• [Task instructions]: How many lines in the listing below include the word "pyramid"? Reply with the count alone.

BEGIN Given data

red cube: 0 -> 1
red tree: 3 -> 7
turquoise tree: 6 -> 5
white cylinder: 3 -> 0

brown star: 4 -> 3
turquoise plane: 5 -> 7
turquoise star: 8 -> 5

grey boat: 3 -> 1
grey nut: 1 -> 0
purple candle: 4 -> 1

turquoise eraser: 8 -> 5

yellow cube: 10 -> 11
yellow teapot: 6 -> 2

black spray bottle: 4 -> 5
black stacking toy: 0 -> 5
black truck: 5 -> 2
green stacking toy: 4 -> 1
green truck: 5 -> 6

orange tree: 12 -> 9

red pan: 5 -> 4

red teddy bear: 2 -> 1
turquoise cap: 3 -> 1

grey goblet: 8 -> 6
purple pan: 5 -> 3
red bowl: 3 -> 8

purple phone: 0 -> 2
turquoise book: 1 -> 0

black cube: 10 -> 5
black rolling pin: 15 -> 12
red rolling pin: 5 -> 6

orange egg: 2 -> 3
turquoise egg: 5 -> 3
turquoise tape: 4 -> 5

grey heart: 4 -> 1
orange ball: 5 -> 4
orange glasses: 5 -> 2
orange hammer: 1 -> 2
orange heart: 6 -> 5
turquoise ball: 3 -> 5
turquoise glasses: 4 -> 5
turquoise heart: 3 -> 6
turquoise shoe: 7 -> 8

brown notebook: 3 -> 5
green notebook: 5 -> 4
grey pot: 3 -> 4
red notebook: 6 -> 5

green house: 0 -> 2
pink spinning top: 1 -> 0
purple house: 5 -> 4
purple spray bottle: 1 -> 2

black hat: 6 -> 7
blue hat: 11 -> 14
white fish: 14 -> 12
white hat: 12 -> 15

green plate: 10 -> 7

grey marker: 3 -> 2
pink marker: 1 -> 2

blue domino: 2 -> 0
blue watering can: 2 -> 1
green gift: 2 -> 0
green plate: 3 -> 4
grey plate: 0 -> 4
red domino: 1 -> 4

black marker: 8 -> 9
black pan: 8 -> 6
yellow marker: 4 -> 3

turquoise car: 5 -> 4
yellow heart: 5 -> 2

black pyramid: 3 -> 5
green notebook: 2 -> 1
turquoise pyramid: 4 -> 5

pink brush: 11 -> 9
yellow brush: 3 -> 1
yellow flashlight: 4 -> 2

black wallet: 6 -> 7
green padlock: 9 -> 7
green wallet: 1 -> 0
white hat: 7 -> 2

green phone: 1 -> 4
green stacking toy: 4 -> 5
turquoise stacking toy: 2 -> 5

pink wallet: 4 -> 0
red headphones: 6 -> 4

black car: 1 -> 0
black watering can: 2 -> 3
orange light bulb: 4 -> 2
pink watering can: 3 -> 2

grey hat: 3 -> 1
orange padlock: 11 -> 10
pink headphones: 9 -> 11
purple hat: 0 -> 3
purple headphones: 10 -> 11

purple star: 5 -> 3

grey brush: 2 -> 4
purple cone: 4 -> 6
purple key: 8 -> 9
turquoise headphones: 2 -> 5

END Given data

• [Answer area]: 2